**What you need to do:**
Set down the full listing below word for word; pictures stay out of the copy.
Start of Provided records
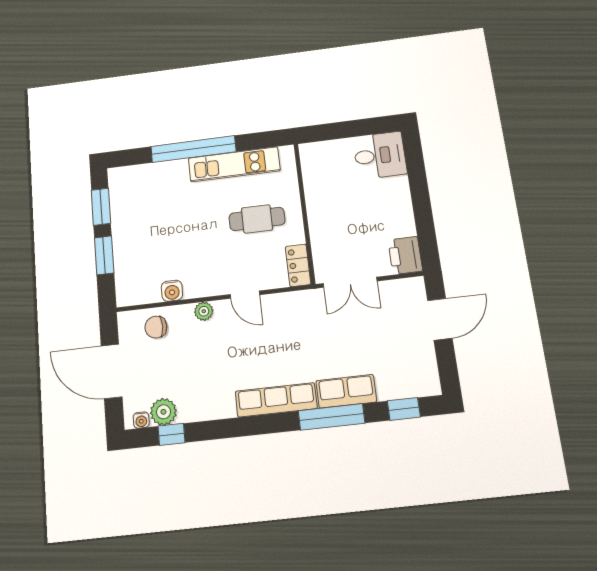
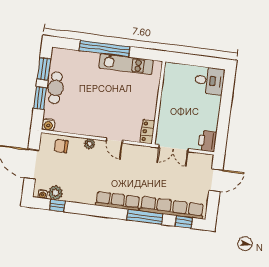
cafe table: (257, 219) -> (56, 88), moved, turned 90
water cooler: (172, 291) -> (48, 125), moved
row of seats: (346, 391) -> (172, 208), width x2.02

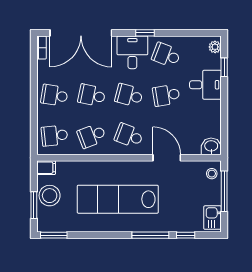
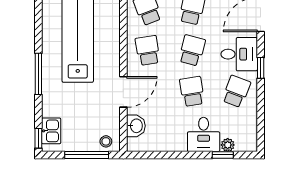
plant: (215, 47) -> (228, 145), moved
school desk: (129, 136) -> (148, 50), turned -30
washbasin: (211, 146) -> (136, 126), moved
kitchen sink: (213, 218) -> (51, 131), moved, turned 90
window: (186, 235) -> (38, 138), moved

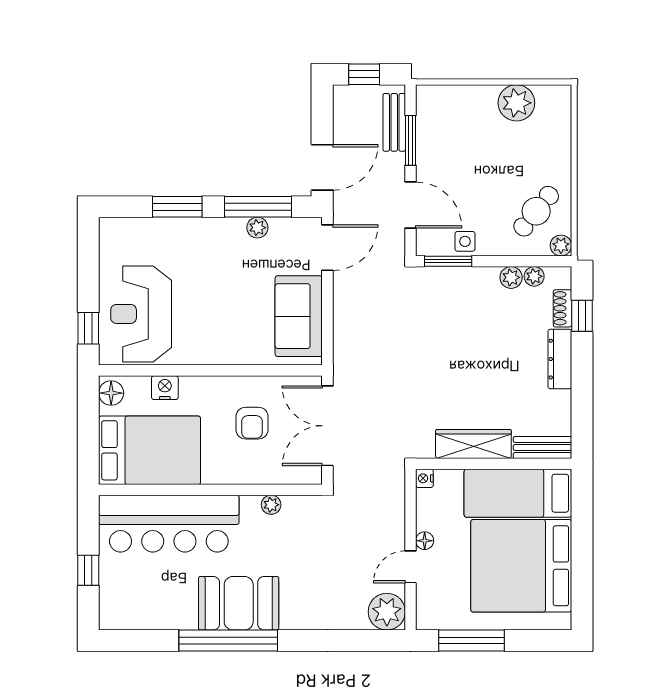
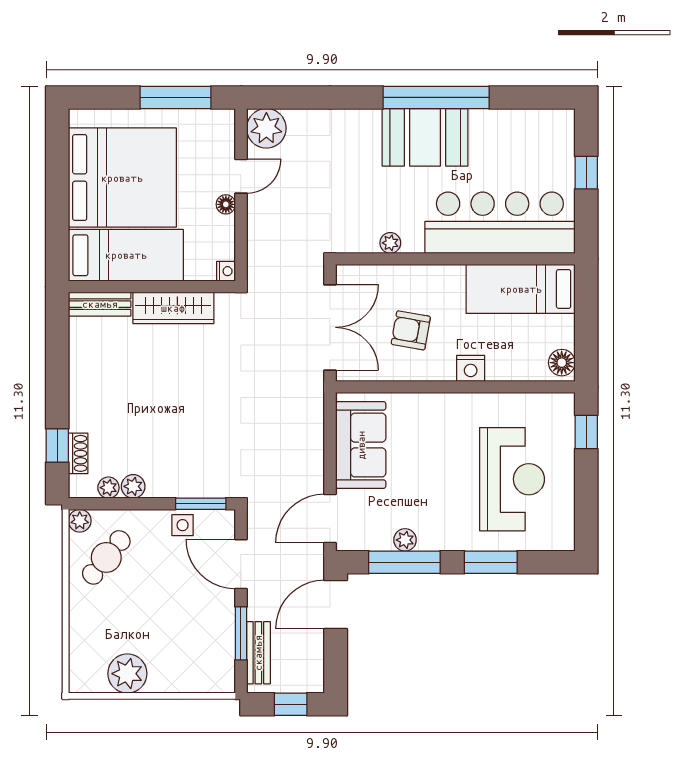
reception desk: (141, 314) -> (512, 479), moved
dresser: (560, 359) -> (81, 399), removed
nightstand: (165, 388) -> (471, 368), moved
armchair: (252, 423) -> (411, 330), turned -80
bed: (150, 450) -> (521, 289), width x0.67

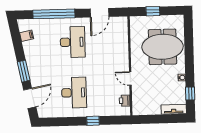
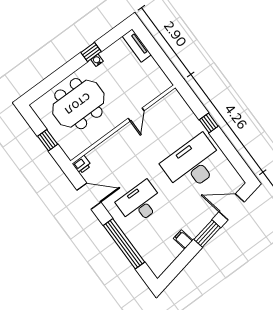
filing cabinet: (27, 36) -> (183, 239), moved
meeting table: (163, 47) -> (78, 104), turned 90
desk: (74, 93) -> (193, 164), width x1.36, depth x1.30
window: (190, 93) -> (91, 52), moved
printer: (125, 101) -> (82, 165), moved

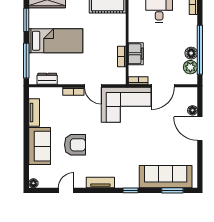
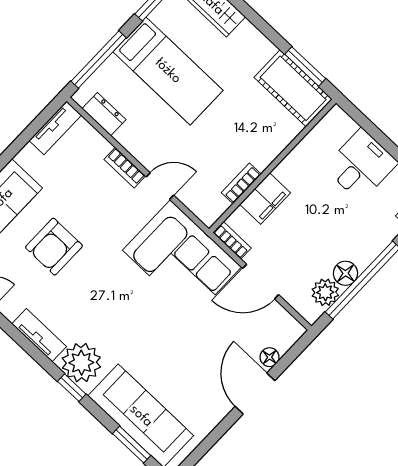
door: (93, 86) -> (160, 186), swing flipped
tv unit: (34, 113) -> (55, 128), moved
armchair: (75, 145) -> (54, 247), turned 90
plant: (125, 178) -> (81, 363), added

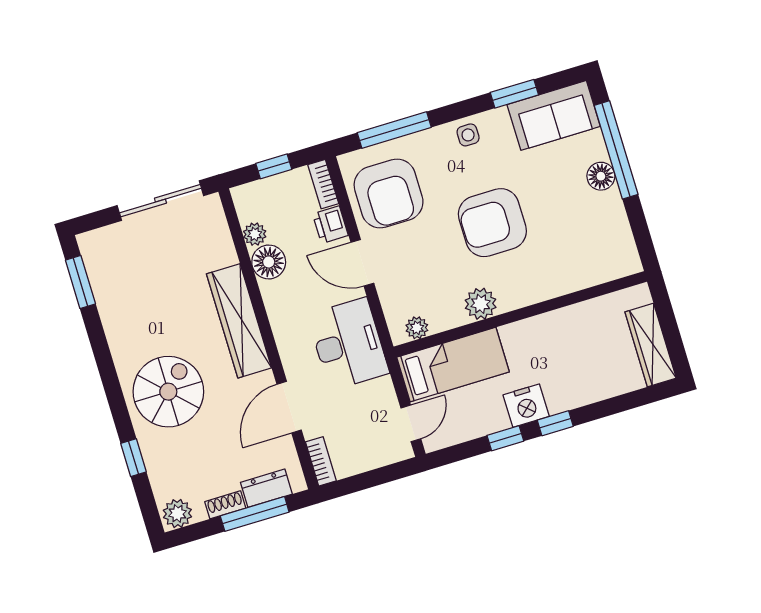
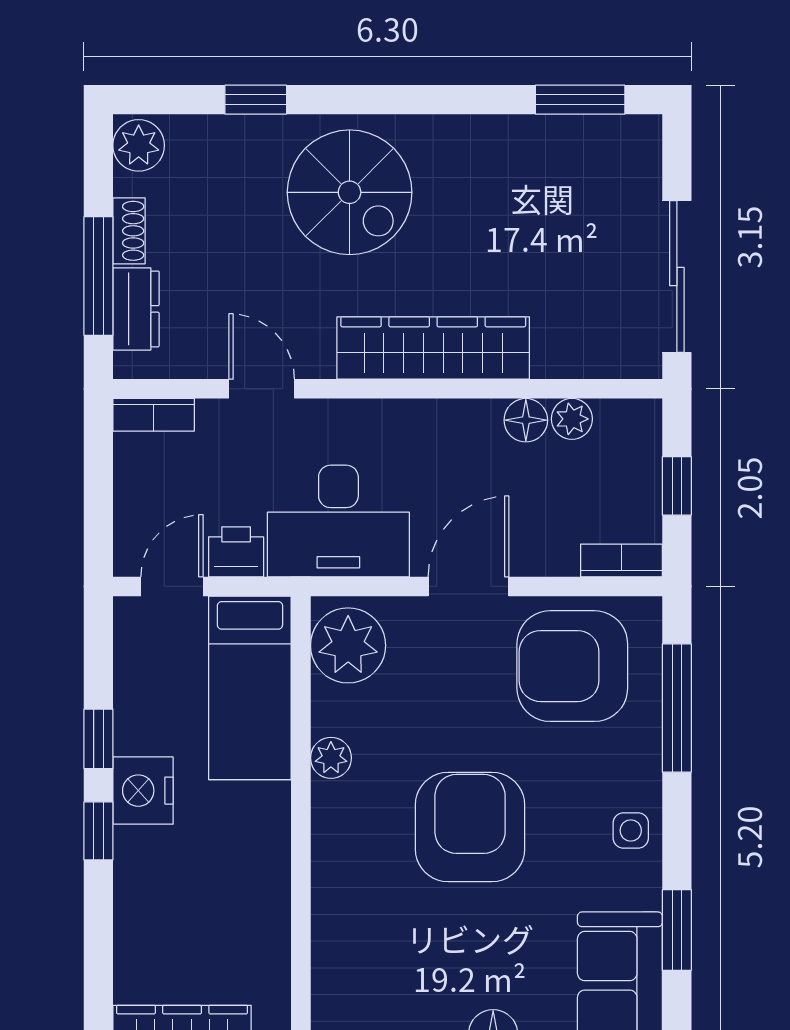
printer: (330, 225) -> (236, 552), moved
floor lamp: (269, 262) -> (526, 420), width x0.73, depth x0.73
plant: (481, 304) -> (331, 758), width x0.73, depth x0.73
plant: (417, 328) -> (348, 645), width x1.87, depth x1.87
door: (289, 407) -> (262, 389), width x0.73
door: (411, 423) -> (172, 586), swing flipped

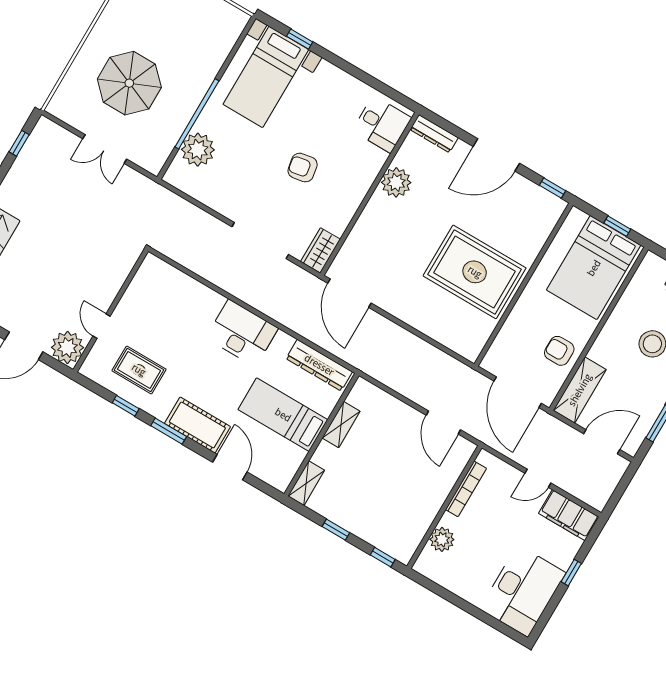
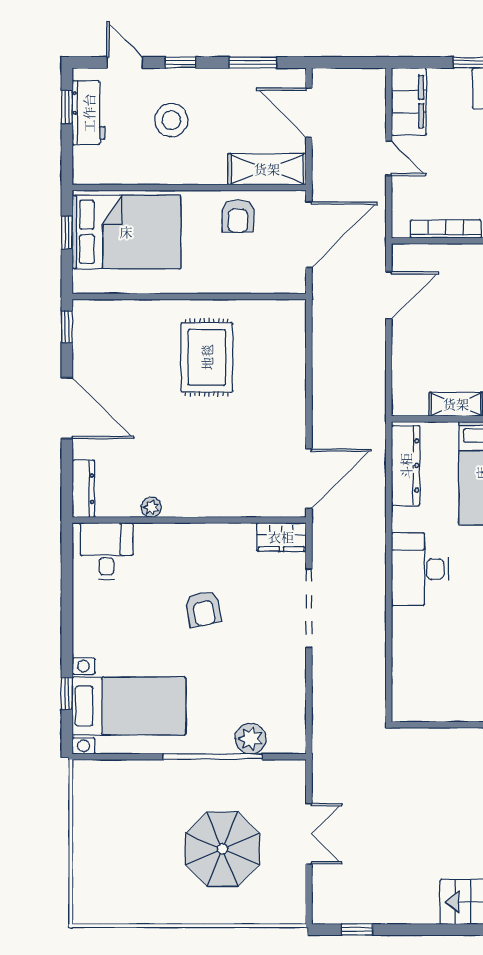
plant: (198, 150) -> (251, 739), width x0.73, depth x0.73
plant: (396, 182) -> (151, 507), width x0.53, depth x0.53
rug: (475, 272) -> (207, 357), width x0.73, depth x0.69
End of Provided records
**Result below:**
cafe table: (257, 219) -> (56, 88), moved, turned 90
water cooler: (172, 291) -> (48, 125), moved
row of seats: (346, 391) -> (172, 208), width x2.02

plant: (215, 47) -> (228, 145), moved
school desk: (129, 136) -> (148, 50), turned -30
washbasin: (211, 146) -> (136, 126), moved
kitchen sink: (213, 218) -> (51, 131), moved, turned 90
window: (186, 235) -> (38, 138), moved

reception desk: (141, 314) -> (512, 479), moved
dresser: (560, 359) -> (81, 399), removed
nightstand: (165, 388) -> (471, 368), moved
armchair: (252, 423) -> (411, 330), turned -80
bed: (150, 450) -> (521, 289), width x0.67

filing cabinet: (27, 36) -> (183, 239), moved
meeting table: (163, 47) -> (78, 104), turned 90
desk: (74, 93) -> (193, 164), width x1.36, depth x1.30
window: (190, 93) -> (91, 52), moved
printer: (125, 101) -> (82, 165), moved

door: (93, 86) -> (160, 186), swing flipped
tv unit: (34, 113) -> (55, 128), moved
armchair: (75, 145) -> (54, 247), turned 90
plant: (125, 178) -> (81, 363), added

printer: (330, 225) -> (236, 552), moved
floor lamp: (269, 262) -> (526, 420), width x0.73, depth x0.73
plant: (481, 304) -> (331, 758), width x0.73, depth x0.73
plant: (417, 328) -> (348, 645), width x1.87, depth x1.87
door: (289, 407) -> (262, 389), width x0.73
door: (411, 423) -> (172, 586), swing flipped

plant: (198, 150) -> (251, 739), width x0.73, depth x0.73
plant: (396, 182) -> (151, 507), width x0.53, depth x0.53
rug: (475, 272) -> (207, 357), width x0.73, depth x0.69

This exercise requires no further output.